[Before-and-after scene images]

++++++

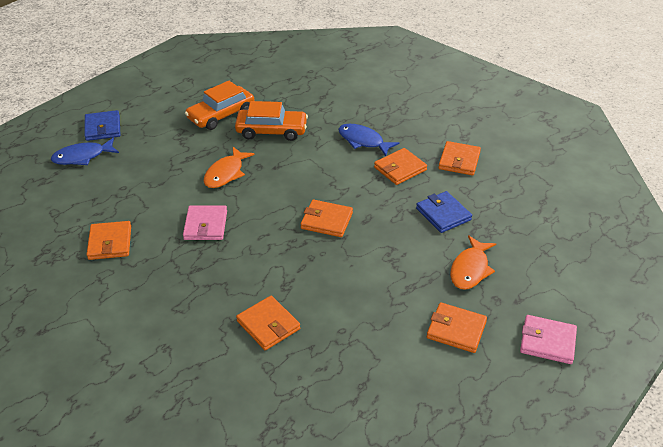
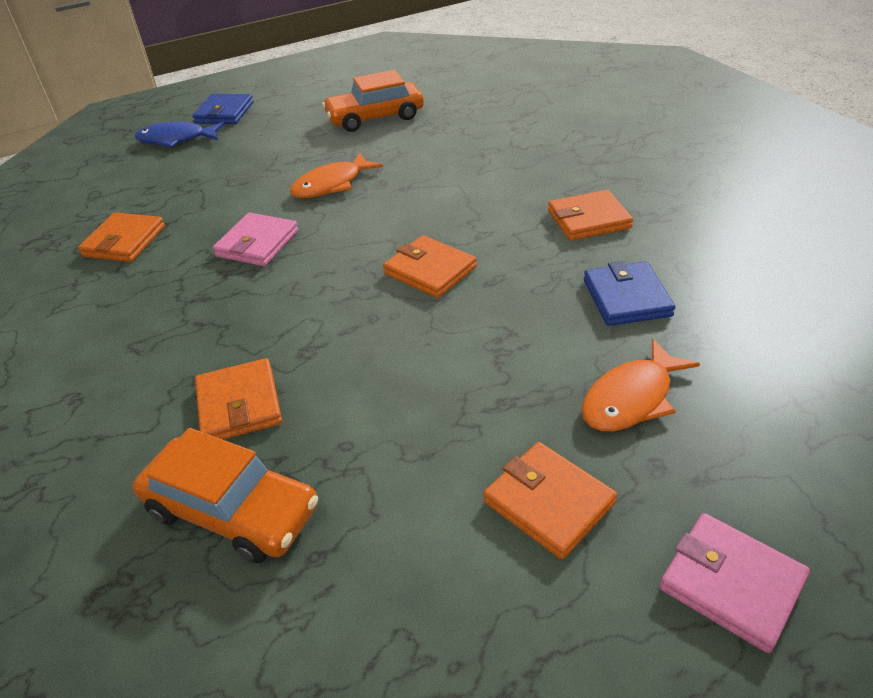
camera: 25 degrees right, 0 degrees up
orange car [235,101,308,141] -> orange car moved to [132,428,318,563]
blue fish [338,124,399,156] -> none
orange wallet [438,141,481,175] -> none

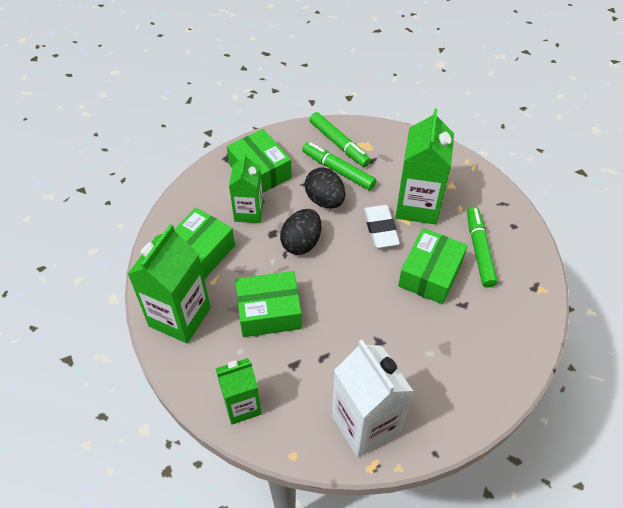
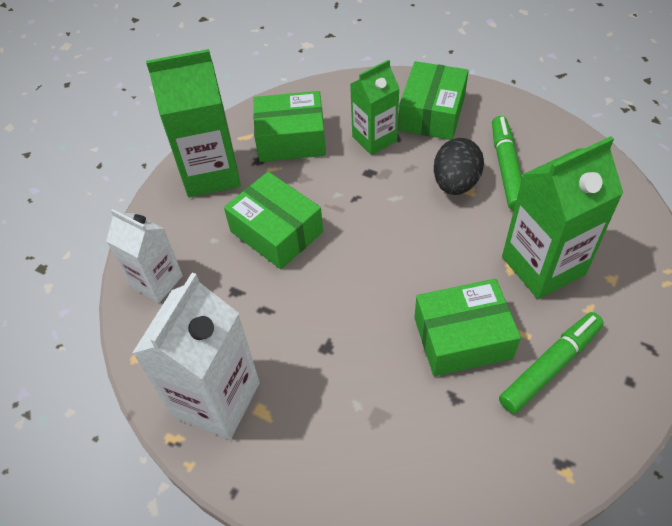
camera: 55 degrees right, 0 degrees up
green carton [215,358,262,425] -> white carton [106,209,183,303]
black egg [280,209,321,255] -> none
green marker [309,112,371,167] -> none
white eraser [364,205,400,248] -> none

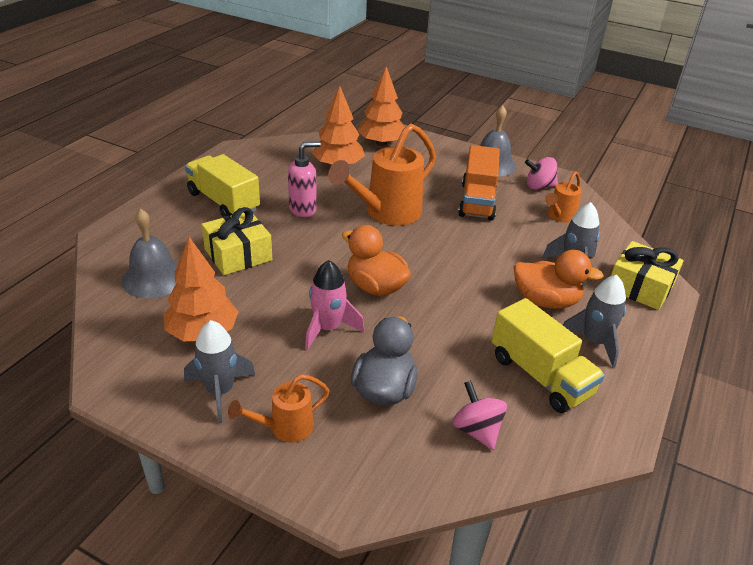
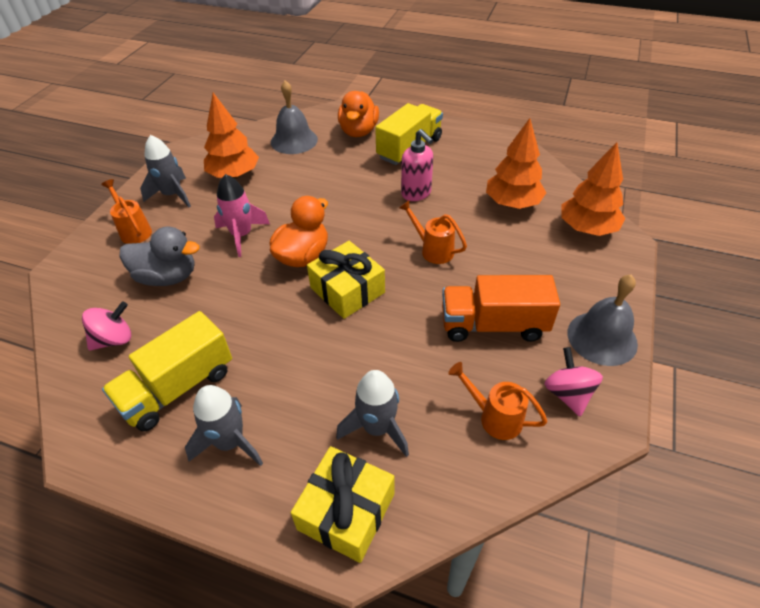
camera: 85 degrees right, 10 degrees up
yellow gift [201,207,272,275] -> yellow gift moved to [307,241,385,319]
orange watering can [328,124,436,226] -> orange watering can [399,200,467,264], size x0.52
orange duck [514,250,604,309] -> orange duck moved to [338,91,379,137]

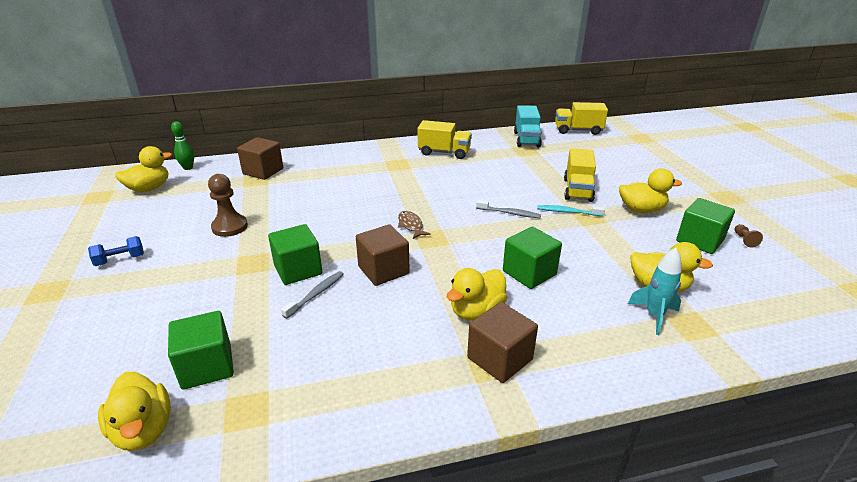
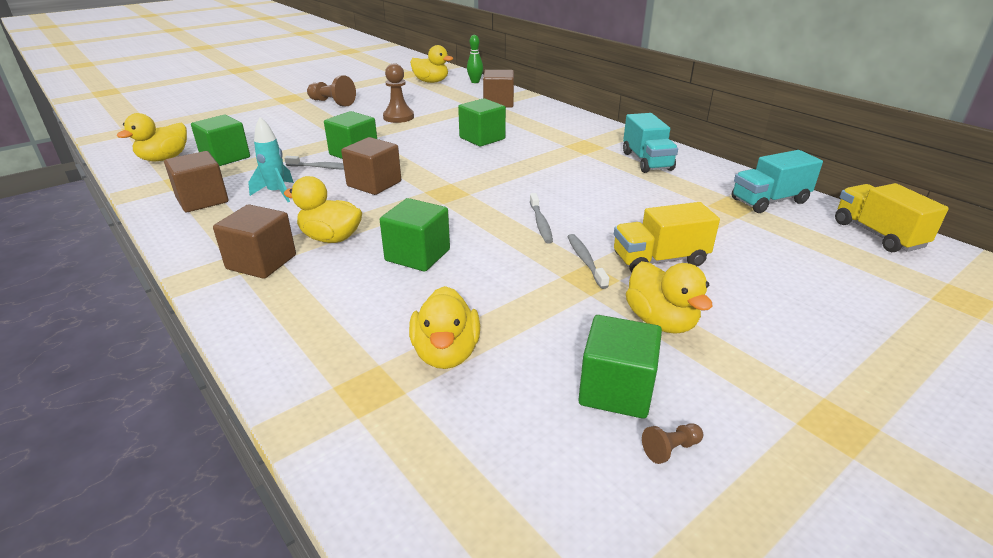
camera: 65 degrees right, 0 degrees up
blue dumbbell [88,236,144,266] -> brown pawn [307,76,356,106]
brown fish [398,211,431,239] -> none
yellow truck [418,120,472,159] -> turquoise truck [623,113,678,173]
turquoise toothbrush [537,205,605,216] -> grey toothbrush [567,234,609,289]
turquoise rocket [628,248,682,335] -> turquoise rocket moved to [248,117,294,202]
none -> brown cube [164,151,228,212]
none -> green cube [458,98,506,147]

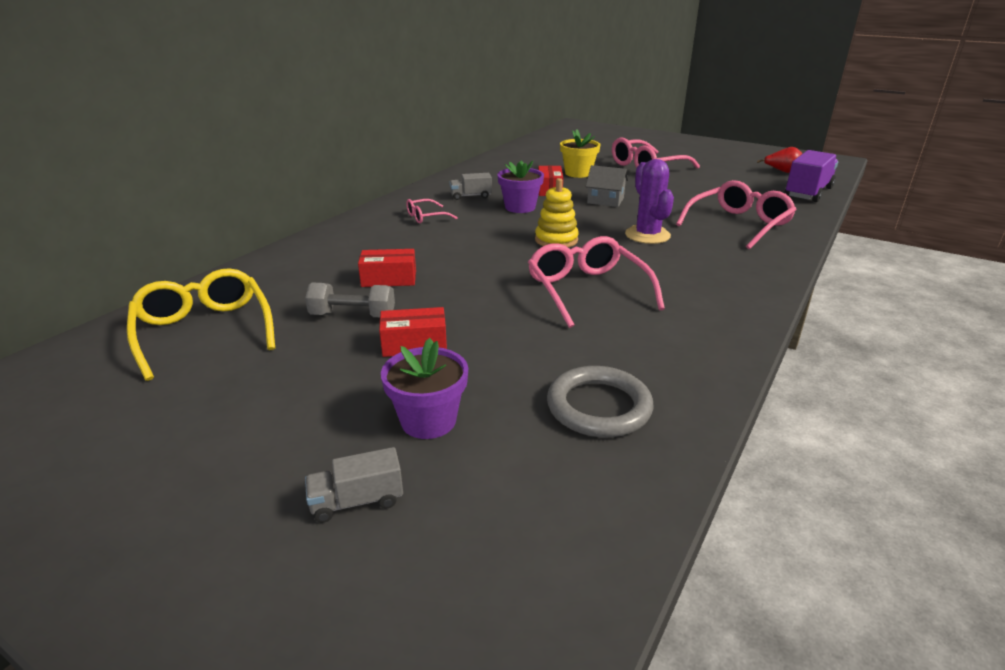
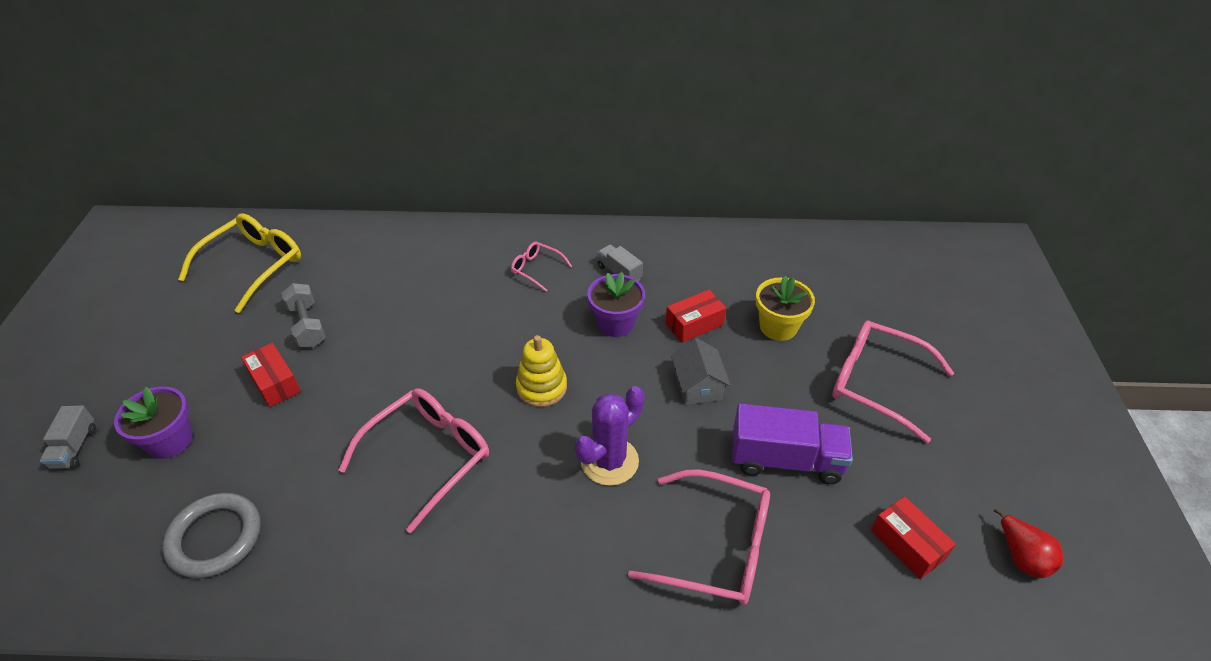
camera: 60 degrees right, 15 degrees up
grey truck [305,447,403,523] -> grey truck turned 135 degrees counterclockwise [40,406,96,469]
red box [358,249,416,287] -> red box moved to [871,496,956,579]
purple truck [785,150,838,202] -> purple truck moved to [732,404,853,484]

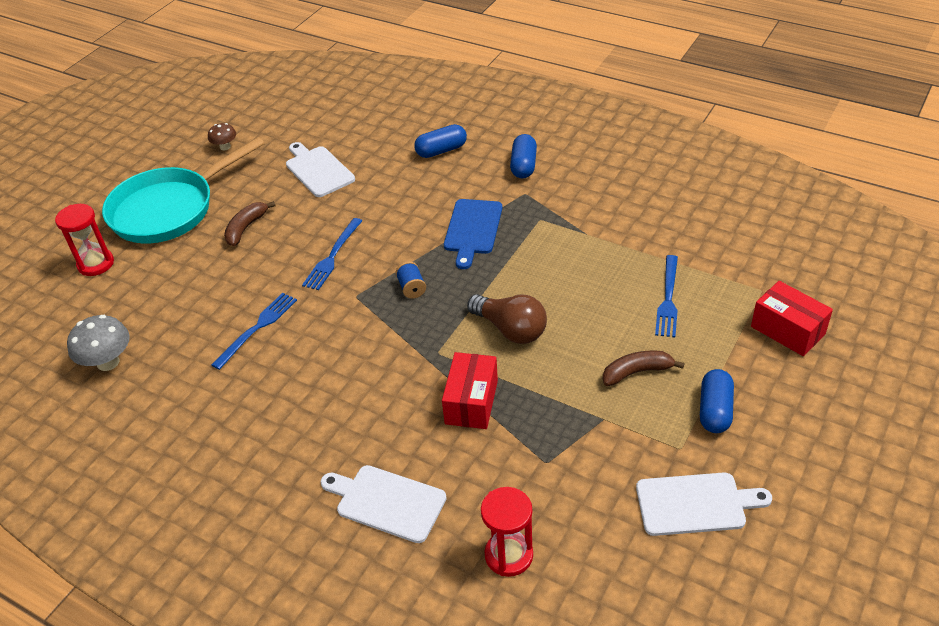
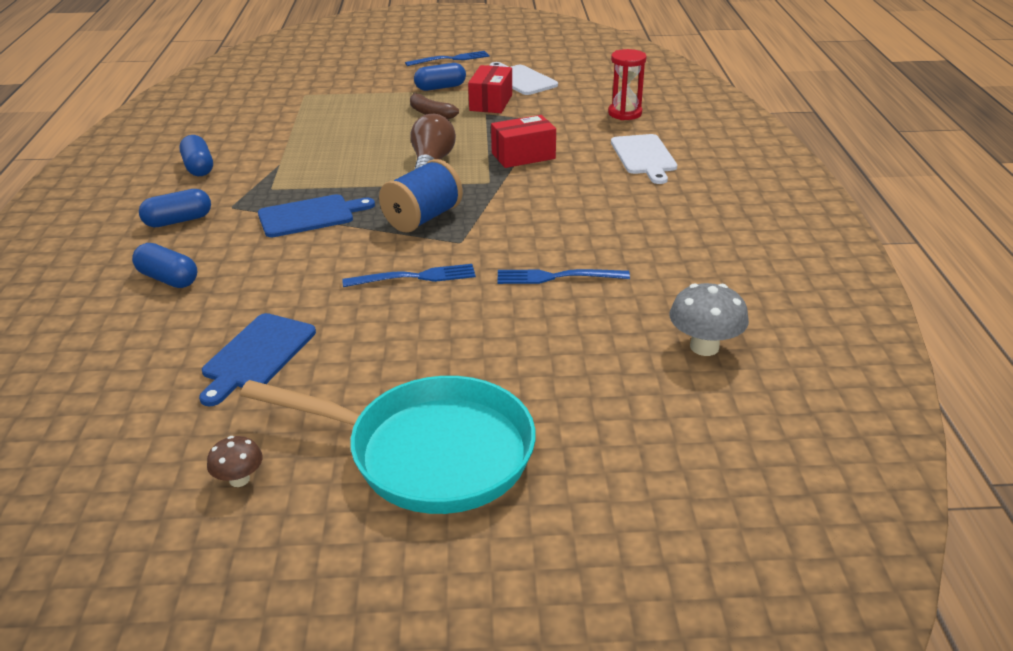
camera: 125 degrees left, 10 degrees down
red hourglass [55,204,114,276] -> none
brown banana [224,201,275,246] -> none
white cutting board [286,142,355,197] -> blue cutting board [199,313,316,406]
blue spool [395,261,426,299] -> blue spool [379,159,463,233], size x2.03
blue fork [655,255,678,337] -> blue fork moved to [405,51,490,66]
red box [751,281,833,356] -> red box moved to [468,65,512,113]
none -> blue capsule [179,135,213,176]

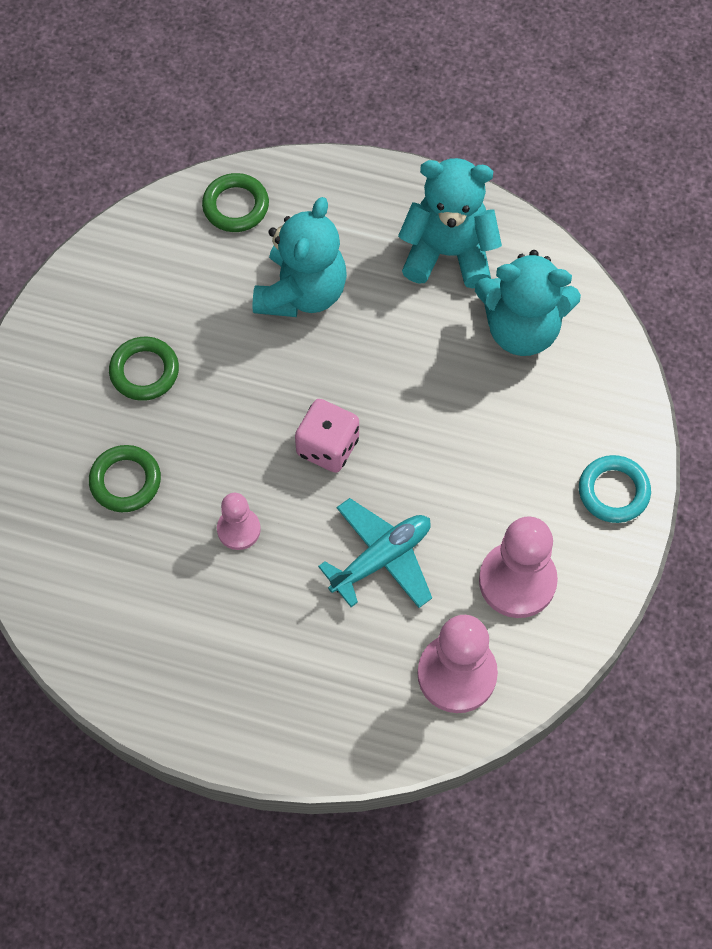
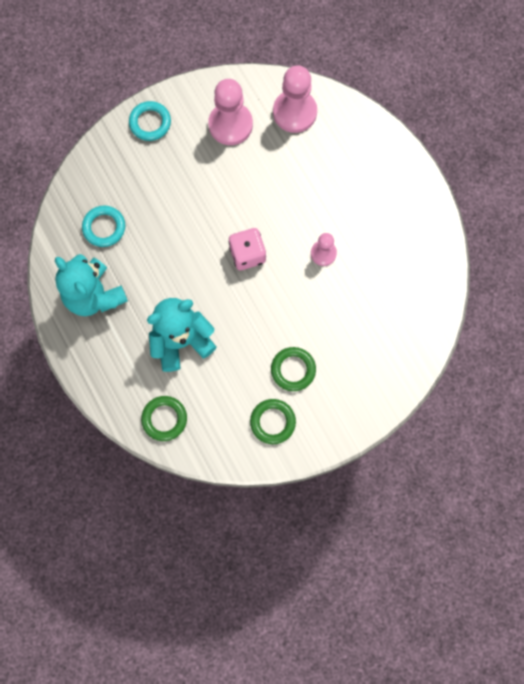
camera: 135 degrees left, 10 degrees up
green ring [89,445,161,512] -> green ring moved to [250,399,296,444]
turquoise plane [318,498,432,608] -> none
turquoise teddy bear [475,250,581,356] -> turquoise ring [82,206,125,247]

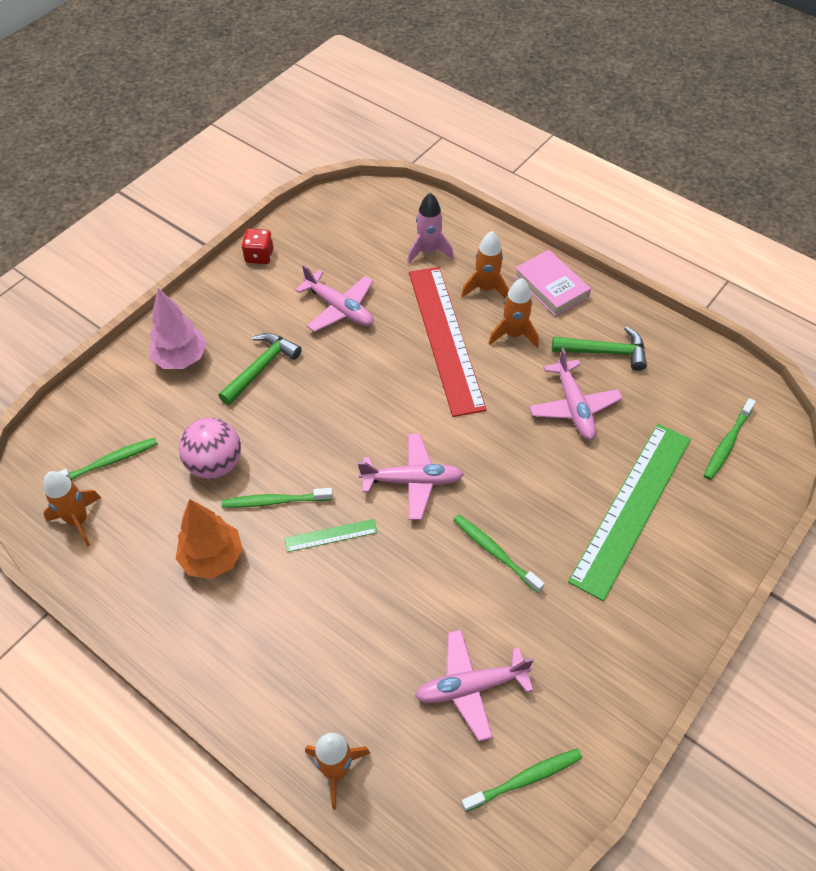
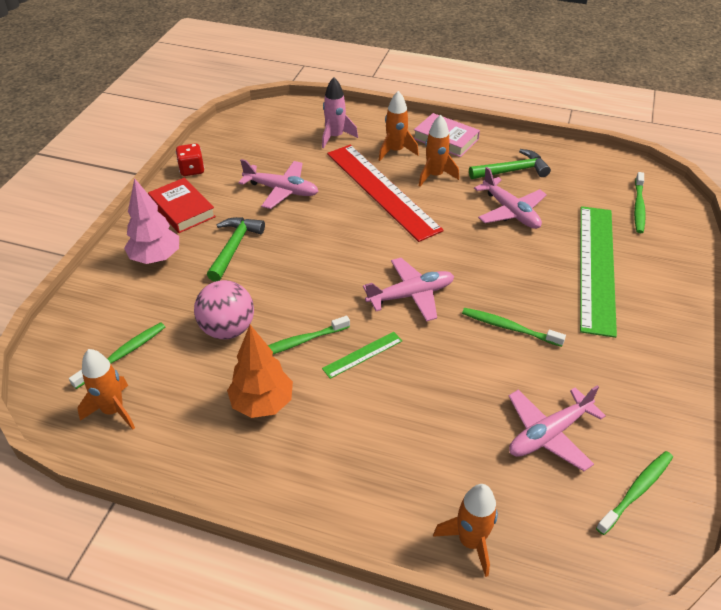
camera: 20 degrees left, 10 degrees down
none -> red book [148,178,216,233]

++++++

Requirement: Without the pictures, set down the lines above from the line with "turquoise toothbrush [537,205,605,216]" up to and including the line with "blue fork [655,255,678,337]" exactly as they stand.

Response area:
turquoise toothbrush [537,205,605,216] -> grey toothbrush [567,234,609,289]
turquoise rocket [628,248,682,335] -> turquoise rocket moved to [248,117,294,202]
none -> brown cube [164,151,228,212]
none -> green cube [458,98,506,147]

camera: 60 degrees right, 15 degrees up
grey truck [305,447,403,523] -> grey truck turned 135 degrees counterclockwise [40,406,96,469]
red box [358,249,416,287] -> red box moved to [871,496,956,579]
purple truck [785,150,838,202] -> purple truck moved to [732,404,853,484]

camera: 125 degrees left, 10 degrees down
red hourglass [55,204,114,276] -> none
brown banana [224,201,275,246] -> none
white cutting board [286,142,355,197] -> blue cutting board [199,313,316,406]
blue spool [395,261,426,299] -> blue spool [379,159,463,233], size x2.03
blue fork [655,255,678,337] -> blue fork moved to [405,51,490,66]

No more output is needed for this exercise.